Please quote exactly the lines below from the line containing "U3 pin RST: RESET -> GND" to the line containing "D3: diode US1M", both lines included, and nothing else.
- Opening Delimiter -
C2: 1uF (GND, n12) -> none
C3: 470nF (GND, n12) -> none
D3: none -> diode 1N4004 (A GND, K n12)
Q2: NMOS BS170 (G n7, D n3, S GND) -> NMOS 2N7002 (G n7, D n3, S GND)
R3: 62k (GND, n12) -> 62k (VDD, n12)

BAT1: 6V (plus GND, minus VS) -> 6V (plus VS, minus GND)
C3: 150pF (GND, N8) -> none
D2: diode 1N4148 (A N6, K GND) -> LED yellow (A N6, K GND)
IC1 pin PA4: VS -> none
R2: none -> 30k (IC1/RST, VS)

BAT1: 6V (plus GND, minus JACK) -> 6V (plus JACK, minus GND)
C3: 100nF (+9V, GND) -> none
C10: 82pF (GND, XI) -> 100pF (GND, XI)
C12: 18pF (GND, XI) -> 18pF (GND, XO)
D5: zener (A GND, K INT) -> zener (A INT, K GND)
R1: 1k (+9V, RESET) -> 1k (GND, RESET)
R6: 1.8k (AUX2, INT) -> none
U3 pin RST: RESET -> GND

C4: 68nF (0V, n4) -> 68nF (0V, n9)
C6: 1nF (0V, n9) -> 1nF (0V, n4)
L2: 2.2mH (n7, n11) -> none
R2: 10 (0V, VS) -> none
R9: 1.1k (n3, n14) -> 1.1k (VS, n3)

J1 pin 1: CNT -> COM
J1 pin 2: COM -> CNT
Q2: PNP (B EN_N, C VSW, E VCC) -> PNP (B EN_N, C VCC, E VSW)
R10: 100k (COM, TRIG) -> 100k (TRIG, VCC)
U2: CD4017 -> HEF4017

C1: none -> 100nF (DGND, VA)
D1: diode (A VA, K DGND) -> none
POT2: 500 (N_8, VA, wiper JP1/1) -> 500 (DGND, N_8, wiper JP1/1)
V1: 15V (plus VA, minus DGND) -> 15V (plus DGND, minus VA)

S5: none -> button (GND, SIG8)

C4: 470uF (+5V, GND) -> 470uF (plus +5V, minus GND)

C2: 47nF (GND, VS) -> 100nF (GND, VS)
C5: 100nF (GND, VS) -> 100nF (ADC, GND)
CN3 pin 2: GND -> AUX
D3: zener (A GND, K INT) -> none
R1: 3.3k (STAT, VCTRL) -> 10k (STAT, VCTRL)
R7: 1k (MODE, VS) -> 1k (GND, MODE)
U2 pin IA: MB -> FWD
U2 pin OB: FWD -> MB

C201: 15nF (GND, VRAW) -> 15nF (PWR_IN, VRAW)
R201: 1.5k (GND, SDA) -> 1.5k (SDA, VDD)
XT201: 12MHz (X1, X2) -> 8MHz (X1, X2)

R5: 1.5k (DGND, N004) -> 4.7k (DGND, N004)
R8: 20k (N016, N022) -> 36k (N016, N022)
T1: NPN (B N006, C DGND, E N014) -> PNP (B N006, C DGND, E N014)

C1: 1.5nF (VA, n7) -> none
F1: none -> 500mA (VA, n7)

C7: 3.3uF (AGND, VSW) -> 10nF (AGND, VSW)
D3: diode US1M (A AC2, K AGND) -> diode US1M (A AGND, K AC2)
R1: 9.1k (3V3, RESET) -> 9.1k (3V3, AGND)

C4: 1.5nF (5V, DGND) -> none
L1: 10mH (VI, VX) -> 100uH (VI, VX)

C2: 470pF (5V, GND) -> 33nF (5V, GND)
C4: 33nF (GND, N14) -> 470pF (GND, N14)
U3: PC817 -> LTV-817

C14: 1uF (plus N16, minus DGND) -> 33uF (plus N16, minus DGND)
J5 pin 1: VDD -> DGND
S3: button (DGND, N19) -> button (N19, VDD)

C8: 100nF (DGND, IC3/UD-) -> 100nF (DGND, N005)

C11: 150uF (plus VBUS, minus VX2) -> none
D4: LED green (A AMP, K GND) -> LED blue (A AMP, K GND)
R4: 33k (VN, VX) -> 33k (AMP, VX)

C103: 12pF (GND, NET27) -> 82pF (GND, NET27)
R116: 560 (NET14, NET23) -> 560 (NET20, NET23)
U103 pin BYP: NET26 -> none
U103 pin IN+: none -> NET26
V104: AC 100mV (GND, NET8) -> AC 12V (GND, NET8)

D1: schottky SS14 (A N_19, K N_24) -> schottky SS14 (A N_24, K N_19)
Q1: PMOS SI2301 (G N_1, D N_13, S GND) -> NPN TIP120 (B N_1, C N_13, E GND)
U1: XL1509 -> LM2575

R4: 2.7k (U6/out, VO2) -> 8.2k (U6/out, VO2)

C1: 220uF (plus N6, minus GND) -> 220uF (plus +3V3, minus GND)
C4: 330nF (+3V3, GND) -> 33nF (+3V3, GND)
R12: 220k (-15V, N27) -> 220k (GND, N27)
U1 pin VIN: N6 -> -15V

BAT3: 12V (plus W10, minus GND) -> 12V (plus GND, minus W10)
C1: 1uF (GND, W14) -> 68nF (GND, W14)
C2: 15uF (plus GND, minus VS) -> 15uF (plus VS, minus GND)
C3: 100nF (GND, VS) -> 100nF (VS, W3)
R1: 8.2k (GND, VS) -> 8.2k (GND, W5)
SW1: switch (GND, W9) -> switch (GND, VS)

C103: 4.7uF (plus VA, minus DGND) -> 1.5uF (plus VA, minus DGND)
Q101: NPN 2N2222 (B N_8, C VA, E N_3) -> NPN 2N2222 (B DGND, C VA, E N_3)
- Closing Delimiter -
#### Answer area:
U3 pin RST: RESET -> GND

C4: 68nF (0V, n4) -> 68nF (0V, n9)
C6: 1nF (0V, n9) -> 1nF (0V, n4)
L2: 2.2mH (n7, n11) -> none
R2: 10 (0V, VS) -> none
R9: 1.1k (n3, n14) -> 1.1k (VS, n3)

J1 pin 1: CNT -> COM
J1 pin 2: COM -> CNT
Q2: PNP (B EN_N, C VSW, E VCC) -> PNP (B EN_N, C VCC, E VSW)
R10: 100k (COM, TRIG) -> 100k (TRIG, VCC)
U2: CD4017 -> HEF4017

C1: none -> 100nF (DGND, VA)
D1: diode (A VA, K DGND) -> none
POT2: 500 (N_8, VA, wiper JP1/1) -> 500 (DGND, N_8, wiper JP1/1)
V1: 15V (plus VA, minus DGND) -> 15V (plus DGND, minus VA)

S5: none -> button (GND, SIG8)

C4: 470uF (+5V, GND) -> 470uF (plus +5V, minus GND)

C2: 47nF (GND, VS) -> 100nF (GND, VS)
C5: 100nF (GND, VS) -> 100nF (ADC, GND)
CN3 pin 2: GND -> AUX
D3: zener (A GND, K INT) -> none
R1: 3.3k (STAT, VCTRL) -> 10k (STAT, VCTRL)
R7: 1k (MODE, VS) -> 1k (GND, MODE)
U2 pin IA: MB -> FWD
U2 pin OB: FWD -> MB

C201: 15nF (GND, VRAW) -> 15nF (PWR_IN, VRAW)
R201: 1.5k (GND, SDA) -> 1.5k (SDA, VDD)
XT201: 12MHz (X1, X2) -> 8MHz (X1, X2)

R5: 1.5k (DGND, N004) -> 4.7k (DGND, N004)
R8: 20k (N016, N022) -> 36k (N016, N022)
T1: NPN (B N006, C DGND, E N014) -> PNP (B N006, C DGND, E N014)

C1: 1.5nF (VA, n7) -> none
F1: none -> 500mA (VA, n7)

C7: 3.3uF (AGND, VSW) -> 10nF (AGND, VSW)
D3: diode US1M (A AC2, K AGND) -> diode US1M (A AGND, K AC2)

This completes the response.